Coordinate-based object records:
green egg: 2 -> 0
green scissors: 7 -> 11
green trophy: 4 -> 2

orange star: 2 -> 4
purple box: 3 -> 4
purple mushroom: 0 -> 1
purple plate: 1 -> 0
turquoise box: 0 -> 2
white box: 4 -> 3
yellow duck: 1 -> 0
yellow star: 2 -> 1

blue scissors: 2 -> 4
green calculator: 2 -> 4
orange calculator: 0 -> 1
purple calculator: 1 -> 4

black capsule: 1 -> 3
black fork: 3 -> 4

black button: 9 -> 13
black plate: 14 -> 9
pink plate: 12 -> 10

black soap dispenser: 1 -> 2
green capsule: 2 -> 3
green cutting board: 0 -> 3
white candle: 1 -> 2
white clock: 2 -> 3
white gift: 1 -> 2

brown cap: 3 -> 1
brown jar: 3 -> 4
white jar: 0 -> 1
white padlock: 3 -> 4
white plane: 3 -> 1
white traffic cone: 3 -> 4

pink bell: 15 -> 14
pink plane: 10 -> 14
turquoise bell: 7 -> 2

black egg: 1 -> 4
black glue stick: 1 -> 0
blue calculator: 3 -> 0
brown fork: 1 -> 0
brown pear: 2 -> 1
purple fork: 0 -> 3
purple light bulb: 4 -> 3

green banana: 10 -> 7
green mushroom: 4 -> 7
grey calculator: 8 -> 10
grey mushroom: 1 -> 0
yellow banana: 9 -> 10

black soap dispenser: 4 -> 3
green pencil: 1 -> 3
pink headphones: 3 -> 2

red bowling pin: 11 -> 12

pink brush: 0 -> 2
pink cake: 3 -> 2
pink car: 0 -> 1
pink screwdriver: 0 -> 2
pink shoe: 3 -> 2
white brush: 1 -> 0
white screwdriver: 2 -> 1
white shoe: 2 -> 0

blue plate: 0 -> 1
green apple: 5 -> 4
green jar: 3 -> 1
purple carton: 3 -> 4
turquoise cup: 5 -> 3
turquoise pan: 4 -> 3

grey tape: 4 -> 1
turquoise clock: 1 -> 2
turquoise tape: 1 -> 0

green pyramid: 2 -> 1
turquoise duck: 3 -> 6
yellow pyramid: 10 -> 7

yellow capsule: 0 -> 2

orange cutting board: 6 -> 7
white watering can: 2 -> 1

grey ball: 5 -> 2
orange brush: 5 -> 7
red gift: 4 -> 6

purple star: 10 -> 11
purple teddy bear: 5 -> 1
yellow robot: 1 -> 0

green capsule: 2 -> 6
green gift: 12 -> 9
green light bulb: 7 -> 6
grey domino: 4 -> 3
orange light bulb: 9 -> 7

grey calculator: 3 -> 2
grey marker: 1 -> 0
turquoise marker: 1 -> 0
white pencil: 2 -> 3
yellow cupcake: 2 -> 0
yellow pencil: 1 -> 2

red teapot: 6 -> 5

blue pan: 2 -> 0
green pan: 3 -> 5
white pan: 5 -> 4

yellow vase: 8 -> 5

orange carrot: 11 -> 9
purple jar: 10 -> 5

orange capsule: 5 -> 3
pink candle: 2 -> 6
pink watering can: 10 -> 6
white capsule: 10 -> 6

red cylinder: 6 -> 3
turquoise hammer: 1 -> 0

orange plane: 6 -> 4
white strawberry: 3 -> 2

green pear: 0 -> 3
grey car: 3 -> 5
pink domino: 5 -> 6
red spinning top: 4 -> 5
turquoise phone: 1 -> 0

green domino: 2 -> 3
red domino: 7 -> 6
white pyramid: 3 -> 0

Problem requirements:
Every line from the line containing "purple mushroom: 0 -> 1" through the line containing "purple star: 10 -> 11" in the records above must be retyped exactly. Leave out the rest.

Solved exercise:
purple mushroom: 0 -> 1
purple plate: 1 -> 0
turquoise box: 0 -> 2
white box: 4 -> 3
yellow duck: 1 -> 0
yellow star: 2 -> 1

blue scissors: 2 -> 4
green calculator: 2 -> 4
orange calculator: 0 -> 1
purple calculator: 1 -> 4

black capsule: 1 -> 3
black fork: 3 -> 4

black button: 9 -> 13
black plate: 14 -> 9
pink plate: 12 -> 10

black soap dispenser: 1 -> 2
green capsule: 2 -> 3
green cutting board: 0 -> 3
white candle: 1 -> 2
white clock: 2 -> 3
white gift: 1 -> 2

brown cap: 3 -> 1
brown jar: 3 -> 4
white jar: 0 -> 1
white padlock: 3 -> 4
white plane: 3 -> 1
white traffic cone: 3 -> 4

pink bell: 15 -> 14
pink plane: 10 -> 14
turquoise bell: 7 -> 2

black egg: 1 -> 4
black glue stick: 1 -> 0
blue calculator: 3 -> 0
brown fork: 1 -> 0
brown pear: 2 -> 1
purple fork: 0 -> 3
purple light bulb: 4 -> 3

green banana: 10 -> 7
green mushroom: 4 -> 7
grey calculator: 8 -> 10
grey mushroom: 1 -> 0
yellow banana: 9 -> 10

black soap dispenser: 4 -> 3
green pencil: 1 -> 3
pink headphones: 3 -> 2

red bowling pin: 11 -> 12

pink brush: 0 -> 2
pink cake: 3 -> 2
pink car: 0 -> 1
pink screwdriver: 0 -> 2
pink shoe: 3 -> 2
white brush: 1 -> 0
white screwdriver: 2 -> 1
white shoe: 2 -> 0

blue plate: 0 -> 1
green apple: 5 -> 4
green jar: 3 -> 1
purple carton: 3 -> 4
turquoise cup: 5 -> 3
turquoise pan: 4 -> 3

grey tape: 4 -> 1
turquoise clock: 1 -> 2
turquoise tape: 1 -> 0

green pyramid: 2 -> 1
turquoise duck: 3 -> 6
yellow pyramid: 10 -> 7

yellow capsule: 0 -> 2

orange cutting board: 6 -> 7
white watering can: 2 -> 1

grey ball: 5 -> 2
orange brush: 5 -> 7
red gift: 4 -> 6

purple star: 10 -> 11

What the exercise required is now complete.